> Data listing
......
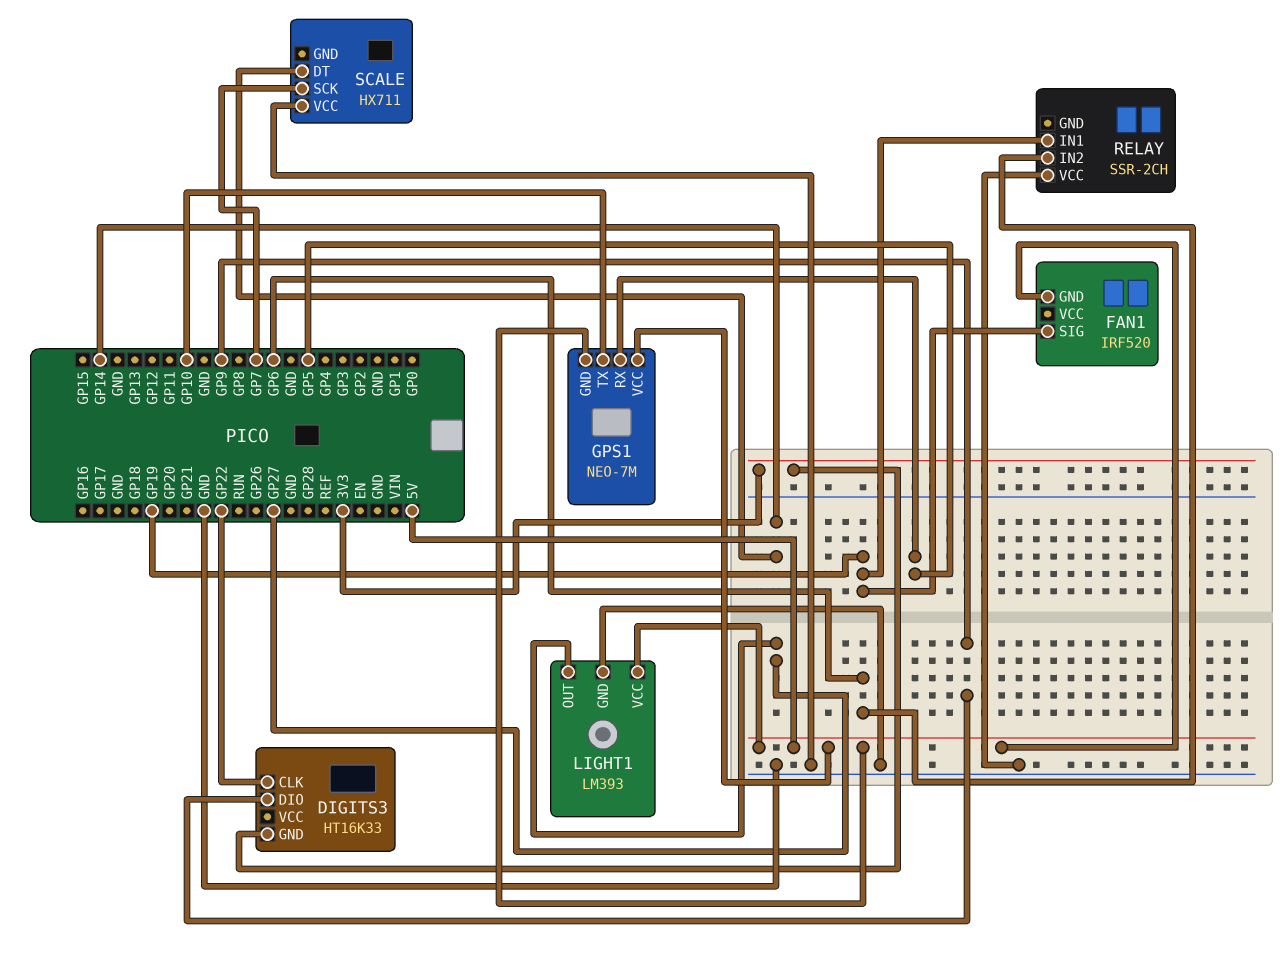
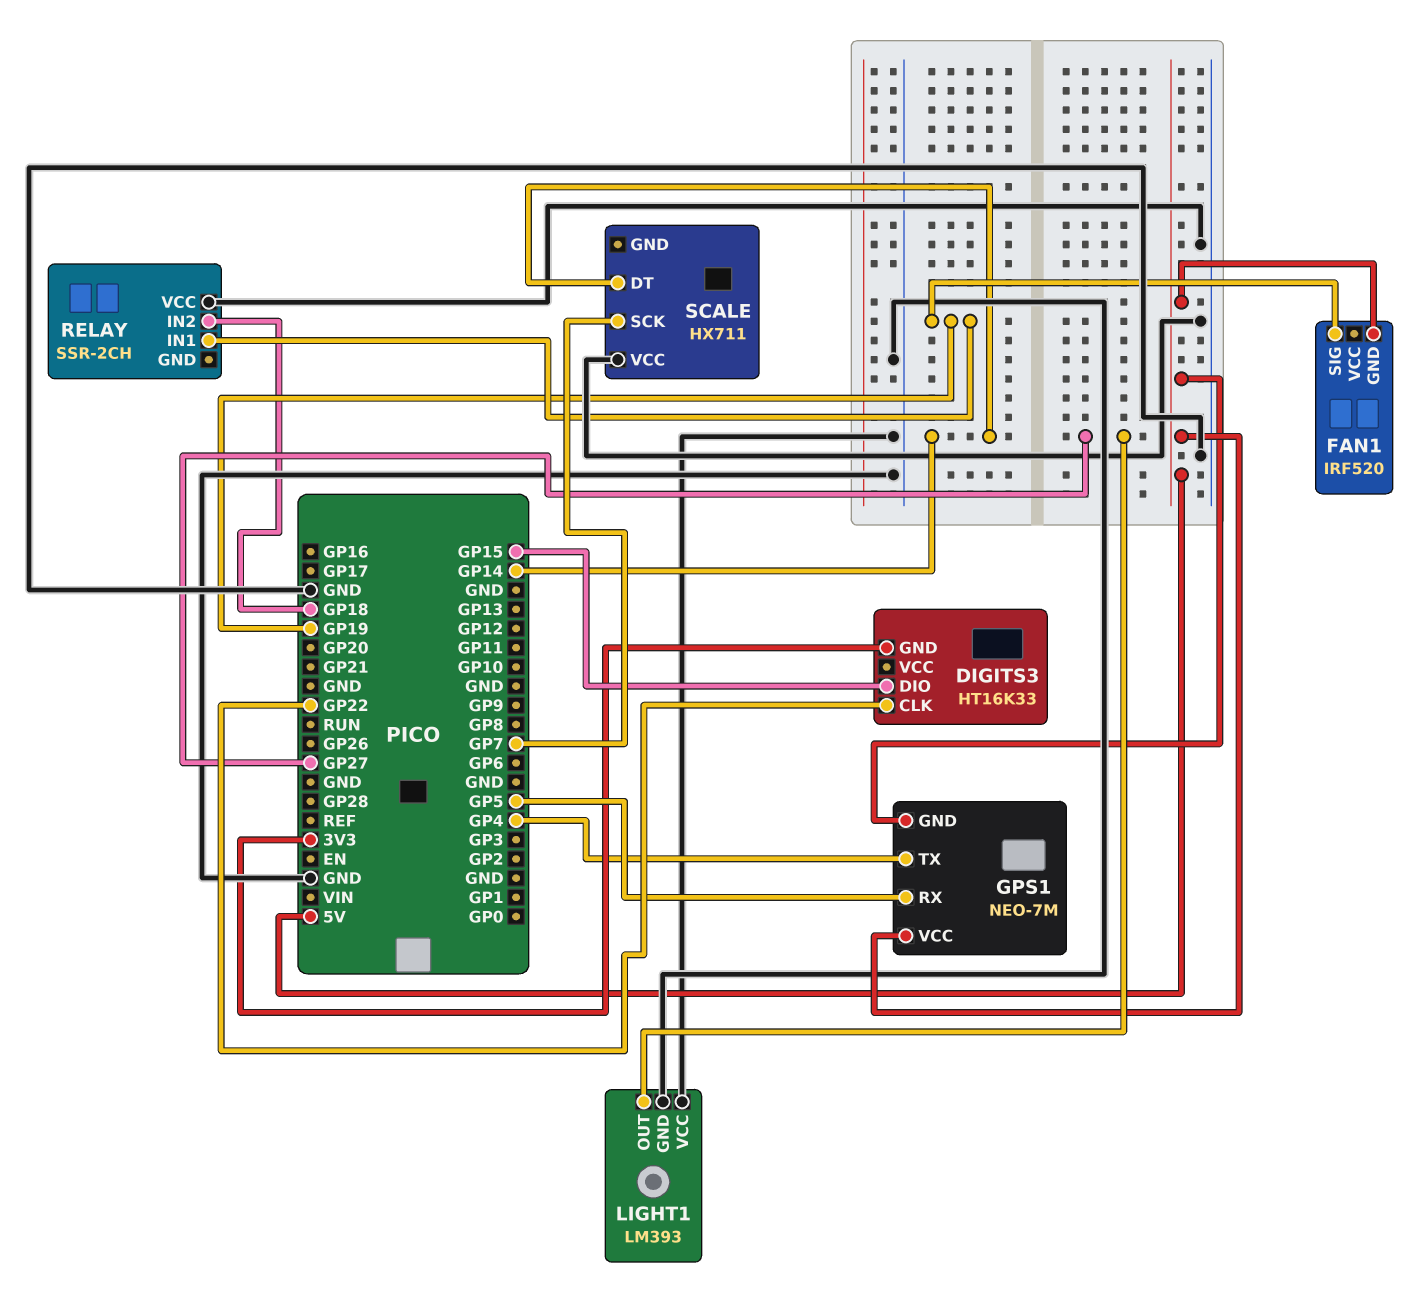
DIGITS3 pin DIO: GP9 -> GP15
GPS1 pin TX: GP10 -> GP4
LIGHT1 pin VCC: 5V -> GND
RELAY pin IN2: GP6 -> GP18

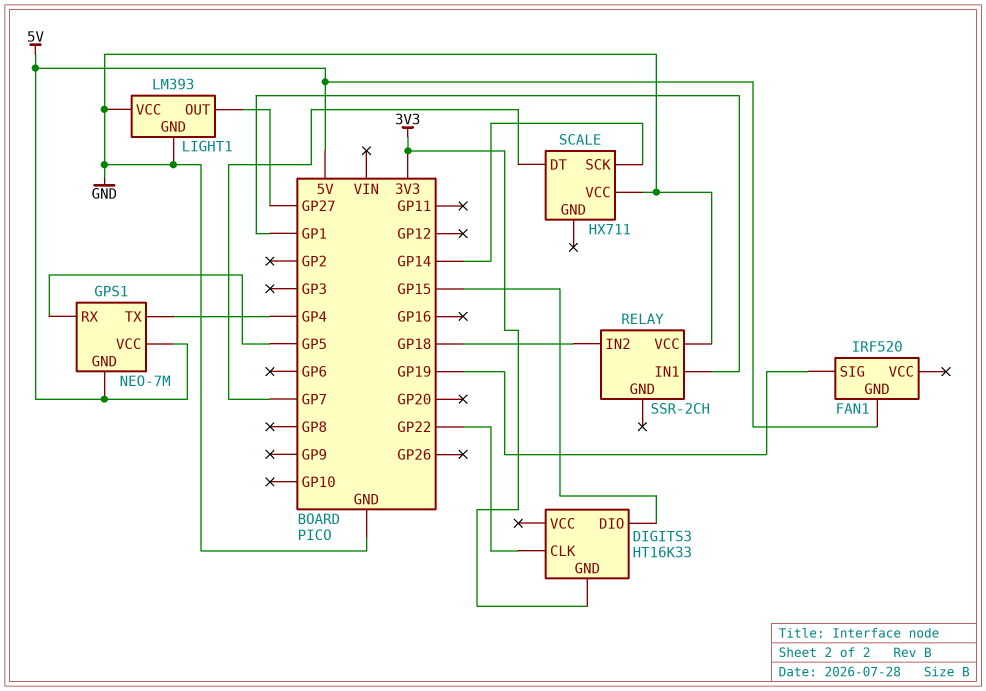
RELAY pin IN1: GP19 -> GP1
SCALE pin DT: GP14 -> GP7
SCALE pin SCK: GP7 -> GP14

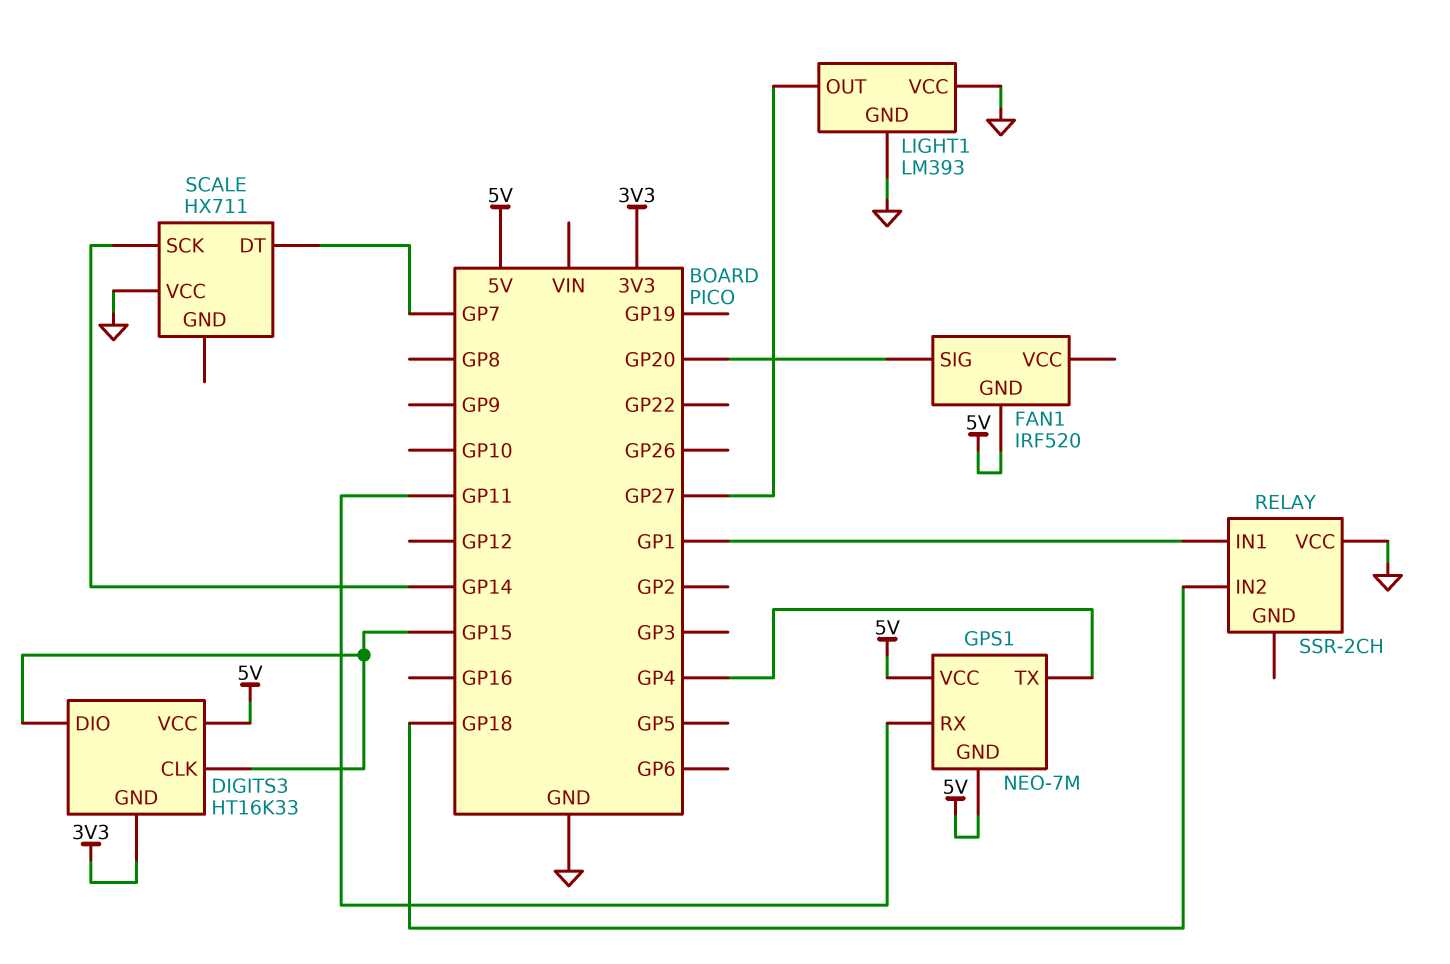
DIGITS3 pin CLK: GP22 -> GP15
DIGITS3 pin VCC: none -> 5V
FAN1 pin SIG: GP19 -> GP20
GPS1 pin RX: GP5 -> GP11

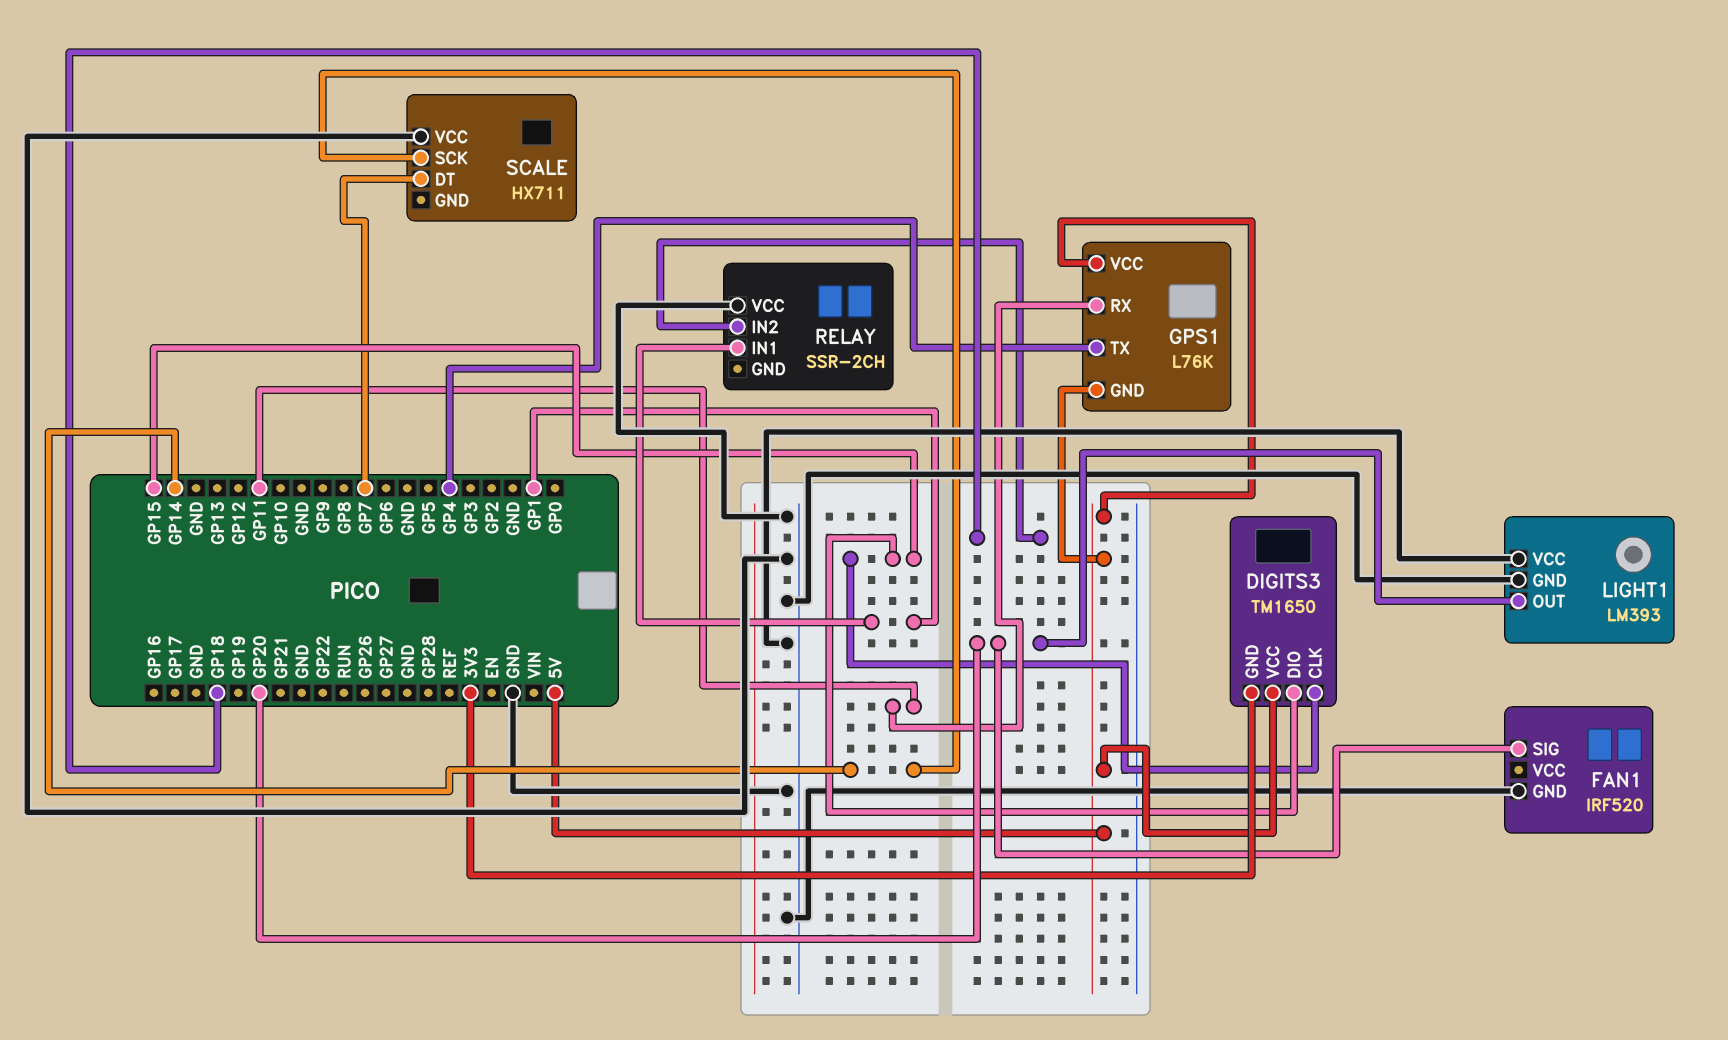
DIGITS3: HT16K33 -> TM1650
FAN1 pin GND: 5V -> GND
GPS1: NEO-7M -> L76K
LIGHT1 pin OUT: GP27 -> GP20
......
> Exercise brief
Return, exactly as they appear, the lines from the line containing "DIGITS3 pin CLK: GP22 -> GP15" through the end of the records above, both ends included, without pictures.

> Solution to this problem
DIGITS3 pin CLK: GP22 -> GP15
DIGITS3 pin VCC: none -> 5V
FAN1 pin SIG: GP19 -> GP20
GPS1 pin RX: GP5 -> GP11

DIGITS3: HT16K33 -> TM1650
FAN1 pin GND: 5V -> GND
GPS1: NEO-7M -> L76K
LIGHT1 pin OUT: GP27 -> GP20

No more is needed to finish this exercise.